** Input data **
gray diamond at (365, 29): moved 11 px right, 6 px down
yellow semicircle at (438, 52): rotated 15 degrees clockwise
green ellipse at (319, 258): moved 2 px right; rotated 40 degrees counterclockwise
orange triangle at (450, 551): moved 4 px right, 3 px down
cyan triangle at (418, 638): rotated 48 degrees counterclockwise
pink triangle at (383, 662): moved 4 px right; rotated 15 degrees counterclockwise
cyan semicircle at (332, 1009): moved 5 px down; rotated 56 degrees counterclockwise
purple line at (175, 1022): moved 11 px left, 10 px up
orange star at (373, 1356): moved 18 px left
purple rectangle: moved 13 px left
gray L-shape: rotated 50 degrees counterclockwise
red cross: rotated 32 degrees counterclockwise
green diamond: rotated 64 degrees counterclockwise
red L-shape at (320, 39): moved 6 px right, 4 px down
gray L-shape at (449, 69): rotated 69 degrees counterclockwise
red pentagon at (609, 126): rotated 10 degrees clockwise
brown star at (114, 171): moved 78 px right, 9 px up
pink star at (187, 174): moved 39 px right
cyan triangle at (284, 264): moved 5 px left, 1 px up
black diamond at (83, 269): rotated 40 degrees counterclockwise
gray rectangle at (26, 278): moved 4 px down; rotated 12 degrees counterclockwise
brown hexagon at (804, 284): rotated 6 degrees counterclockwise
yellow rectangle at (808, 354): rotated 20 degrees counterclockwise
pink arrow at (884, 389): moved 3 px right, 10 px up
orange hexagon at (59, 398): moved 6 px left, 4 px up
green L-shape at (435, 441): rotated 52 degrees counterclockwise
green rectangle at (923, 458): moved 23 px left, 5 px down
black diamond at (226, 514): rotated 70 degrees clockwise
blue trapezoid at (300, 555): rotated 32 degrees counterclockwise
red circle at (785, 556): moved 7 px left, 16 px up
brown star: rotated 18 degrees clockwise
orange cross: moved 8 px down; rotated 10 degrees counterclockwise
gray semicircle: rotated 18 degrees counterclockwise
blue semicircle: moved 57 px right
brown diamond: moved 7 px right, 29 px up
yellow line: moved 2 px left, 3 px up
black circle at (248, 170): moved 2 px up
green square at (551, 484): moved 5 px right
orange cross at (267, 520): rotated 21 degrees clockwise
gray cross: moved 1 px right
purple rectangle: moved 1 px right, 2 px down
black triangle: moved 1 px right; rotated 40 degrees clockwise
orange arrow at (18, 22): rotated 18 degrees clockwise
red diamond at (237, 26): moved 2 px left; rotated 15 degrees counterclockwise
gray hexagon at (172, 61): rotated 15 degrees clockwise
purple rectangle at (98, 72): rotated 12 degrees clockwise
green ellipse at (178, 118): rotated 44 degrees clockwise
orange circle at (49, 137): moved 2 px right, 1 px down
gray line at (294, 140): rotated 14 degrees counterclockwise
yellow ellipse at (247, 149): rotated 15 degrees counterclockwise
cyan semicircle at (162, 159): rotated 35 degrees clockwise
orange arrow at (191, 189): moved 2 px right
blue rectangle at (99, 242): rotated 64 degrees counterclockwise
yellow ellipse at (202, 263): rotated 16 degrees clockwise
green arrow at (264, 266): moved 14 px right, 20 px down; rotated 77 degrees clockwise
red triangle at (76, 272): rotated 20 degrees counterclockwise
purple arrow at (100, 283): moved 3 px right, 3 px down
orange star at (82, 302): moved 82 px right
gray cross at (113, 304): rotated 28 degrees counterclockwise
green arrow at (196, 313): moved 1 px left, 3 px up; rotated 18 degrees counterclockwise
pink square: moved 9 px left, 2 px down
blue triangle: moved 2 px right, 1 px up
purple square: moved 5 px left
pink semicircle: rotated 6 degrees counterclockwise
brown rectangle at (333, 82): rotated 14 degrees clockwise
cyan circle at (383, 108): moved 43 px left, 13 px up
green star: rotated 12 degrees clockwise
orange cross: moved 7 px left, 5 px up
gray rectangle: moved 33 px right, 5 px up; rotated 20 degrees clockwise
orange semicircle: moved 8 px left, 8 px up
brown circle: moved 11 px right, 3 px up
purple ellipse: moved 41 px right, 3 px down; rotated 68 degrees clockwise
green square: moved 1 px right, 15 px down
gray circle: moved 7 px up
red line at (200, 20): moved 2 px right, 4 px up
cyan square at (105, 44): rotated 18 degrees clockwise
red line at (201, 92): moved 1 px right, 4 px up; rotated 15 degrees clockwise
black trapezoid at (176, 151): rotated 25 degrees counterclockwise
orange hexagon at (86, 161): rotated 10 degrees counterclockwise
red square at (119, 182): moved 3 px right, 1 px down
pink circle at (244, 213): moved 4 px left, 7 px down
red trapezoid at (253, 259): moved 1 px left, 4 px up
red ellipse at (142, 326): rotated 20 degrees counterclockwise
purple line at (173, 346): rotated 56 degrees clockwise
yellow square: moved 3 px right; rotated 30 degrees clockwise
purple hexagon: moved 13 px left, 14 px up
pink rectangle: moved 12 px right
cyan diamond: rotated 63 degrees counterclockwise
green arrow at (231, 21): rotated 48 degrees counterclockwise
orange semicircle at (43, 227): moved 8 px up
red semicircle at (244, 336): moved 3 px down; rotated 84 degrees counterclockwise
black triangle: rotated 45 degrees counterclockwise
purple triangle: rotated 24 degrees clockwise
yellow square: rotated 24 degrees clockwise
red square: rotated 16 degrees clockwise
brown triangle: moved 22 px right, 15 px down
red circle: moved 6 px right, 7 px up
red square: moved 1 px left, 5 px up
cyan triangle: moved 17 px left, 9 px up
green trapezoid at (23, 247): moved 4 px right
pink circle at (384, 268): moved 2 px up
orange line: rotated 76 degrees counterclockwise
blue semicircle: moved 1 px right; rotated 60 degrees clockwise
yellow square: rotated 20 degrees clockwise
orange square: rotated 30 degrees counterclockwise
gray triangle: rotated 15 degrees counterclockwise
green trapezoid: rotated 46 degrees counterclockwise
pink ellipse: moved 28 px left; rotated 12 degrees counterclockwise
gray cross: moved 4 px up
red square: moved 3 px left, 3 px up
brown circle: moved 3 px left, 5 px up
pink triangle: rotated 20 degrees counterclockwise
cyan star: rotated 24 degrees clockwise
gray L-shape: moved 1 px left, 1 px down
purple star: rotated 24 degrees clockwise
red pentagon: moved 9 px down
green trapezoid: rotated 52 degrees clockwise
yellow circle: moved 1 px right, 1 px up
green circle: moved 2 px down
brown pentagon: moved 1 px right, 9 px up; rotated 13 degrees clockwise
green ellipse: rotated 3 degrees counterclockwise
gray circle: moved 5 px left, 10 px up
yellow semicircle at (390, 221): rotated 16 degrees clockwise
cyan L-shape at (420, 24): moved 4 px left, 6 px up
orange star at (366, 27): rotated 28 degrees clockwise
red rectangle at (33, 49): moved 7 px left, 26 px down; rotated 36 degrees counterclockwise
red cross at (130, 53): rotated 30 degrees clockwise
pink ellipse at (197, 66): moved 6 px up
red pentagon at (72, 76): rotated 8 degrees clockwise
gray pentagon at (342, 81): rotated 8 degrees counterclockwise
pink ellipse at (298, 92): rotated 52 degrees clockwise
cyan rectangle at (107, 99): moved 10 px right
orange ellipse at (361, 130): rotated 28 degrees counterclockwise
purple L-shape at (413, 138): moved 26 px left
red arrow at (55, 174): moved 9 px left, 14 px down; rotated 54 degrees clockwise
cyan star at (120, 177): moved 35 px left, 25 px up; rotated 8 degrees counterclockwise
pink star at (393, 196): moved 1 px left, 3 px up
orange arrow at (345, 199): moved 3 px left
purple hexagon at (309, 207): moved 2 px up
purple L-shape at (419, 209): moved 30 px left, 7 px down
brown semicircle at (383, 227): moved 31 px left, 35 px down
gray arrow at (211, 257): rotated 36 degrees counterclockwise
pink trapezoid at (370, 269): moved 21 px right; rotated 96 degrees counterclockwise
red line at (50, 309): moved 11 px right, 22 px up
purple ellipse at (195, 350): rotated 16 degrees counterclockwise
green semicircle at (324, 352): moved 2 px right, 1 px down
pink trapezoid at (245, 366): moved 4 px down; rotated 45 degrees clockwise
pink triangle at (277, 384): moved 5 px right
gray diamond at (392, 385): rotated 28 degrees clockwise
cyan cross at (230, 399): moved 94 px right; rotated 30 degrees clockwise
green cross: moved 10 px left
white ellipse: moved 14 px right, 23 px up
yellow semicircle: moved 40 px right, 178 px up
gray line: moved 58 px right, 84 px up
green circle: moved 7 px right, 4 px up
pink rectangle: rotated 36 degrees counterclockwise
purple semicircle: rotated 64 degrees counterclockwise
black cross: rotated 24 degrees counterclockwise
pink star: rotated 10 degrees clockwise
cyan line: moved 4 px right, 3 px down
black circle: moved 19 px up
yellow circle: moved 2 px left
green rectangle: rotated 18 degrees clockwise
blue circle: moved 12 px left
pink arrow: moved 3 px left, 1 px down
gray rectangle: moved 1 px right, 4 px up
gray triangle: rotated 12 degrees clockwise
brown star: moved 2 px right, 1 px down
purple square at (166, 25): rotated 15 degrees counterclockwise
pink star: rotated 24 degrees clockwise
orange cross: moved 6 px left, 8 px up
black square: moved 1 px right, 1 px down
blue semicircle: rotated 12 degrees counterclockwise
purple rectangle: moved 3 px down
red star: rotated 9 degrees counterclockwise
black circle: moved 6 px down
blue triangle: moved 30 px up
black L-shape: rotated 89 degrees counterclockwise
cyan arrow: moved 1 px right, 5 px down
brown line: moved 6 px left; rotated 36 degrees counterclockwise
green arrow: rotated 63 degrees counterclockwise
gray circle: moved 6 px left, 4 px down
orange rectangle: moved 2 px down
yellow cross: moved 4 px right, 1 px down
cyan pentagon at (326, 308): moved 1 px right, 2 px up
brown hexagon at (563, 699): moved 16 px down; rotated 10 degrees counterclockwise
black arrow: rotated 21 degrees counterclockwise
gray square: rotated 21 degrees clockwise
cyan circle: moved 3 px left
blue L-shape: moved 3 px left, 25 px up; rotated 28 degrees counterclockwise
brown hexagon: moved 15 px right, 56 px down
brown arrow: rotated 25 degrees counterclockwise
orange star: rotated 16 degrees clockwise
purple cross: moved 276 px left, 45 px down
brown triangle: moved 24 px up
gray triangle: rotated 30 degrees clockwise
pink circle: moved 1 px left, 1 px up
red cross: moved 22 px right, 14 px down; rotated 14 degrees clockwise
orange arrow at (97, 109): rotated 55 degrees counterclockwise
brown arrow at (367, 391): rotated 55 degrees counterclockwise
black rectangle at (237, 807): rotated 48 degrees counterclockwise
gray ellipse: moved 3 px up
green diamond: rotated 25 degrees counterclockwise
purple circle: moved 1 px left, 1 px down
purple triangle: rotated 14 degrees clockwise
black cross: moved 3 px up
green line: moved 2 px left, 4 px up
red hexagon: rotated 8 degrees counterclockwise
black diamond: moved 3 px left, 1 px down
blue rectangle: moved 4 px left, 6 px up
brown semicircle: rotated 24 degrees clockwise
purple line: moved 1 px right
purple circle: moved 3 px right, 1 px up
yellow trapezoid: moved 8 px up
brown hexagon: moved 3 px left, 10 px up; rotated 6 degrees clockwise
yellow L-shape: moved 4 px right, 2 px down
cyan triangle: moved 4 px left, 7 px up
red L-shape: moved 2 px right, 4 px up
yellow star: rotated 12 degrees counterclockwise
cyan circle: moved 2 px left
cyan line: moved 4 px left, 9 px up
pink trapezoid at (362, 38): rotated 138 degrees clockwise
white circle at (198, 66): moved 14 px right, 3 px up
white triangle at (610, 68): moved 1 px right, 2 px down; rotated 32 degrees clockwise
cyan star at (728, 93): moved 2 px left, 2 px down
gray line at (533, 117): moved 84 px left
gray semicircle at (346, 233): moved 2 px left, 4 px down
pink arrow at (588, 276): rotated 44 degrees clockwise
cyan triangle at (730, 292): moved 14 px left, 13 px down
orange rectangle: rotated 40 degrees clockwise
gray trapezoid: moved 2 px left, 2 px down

** Work required **
Given the data above, which lines hold the string "trapezoid"? Return them.

** Exercise solution **
blue trapezoid at (300, 555): rotated 32 degrees counterclockwise
black trapezoid at (176, 151): rotated 25 degrees counterclockwise
red trapezoid at (253, 259): moved 1 px left, 4 px up
green trapezoid at (23, 247): moved 4 px right
green trapezoid: rotated 46 degrees counterclockwise
green trapezoid: rotated 52 degrees clockwise
pink trapezoid at (370, 269): moved 21 px right; rotated 96 degrees counterclockwise
pink trapezoid at (245, 366): moved 4 px down; rotated 45 degrees clockwise
yellow trapezoid: moved 8 px up
pink trapezoid at (362, 38): rotated 138 degrees clockwise
gray trapezoid: moved 2 px left, 2 px down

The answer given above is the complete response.